▸ **Task brief**: All of the data below is to be repeated exactly, except for the pictures.

▸ **Recorded data**:
....................
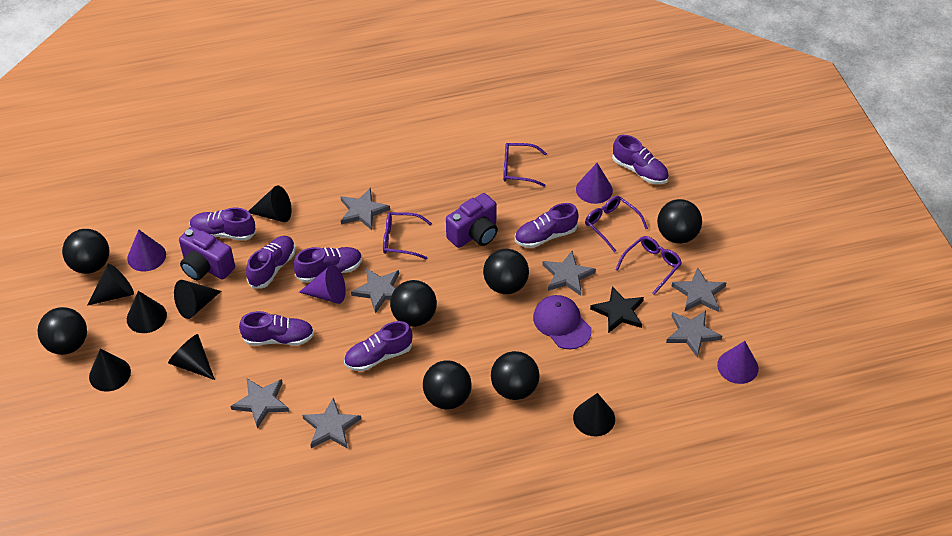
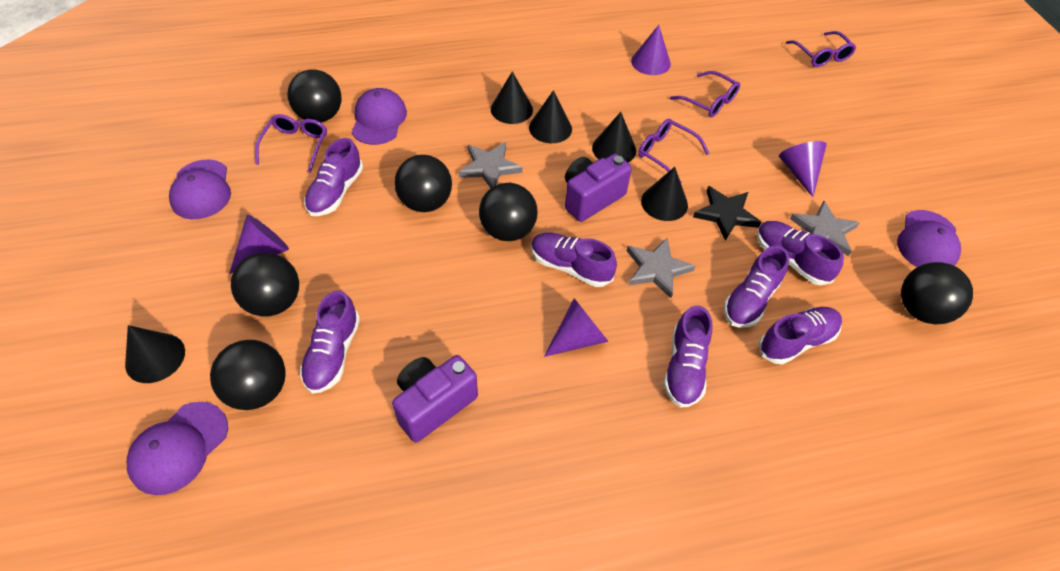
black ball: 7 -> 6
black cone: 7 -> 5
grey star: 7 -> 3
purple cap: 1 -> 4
....................
▸ **The answer**:
black ball: 7 -> 6
black cone: 7 -> 5
grey star: 7 -> 3
purple cap: 1 -> 4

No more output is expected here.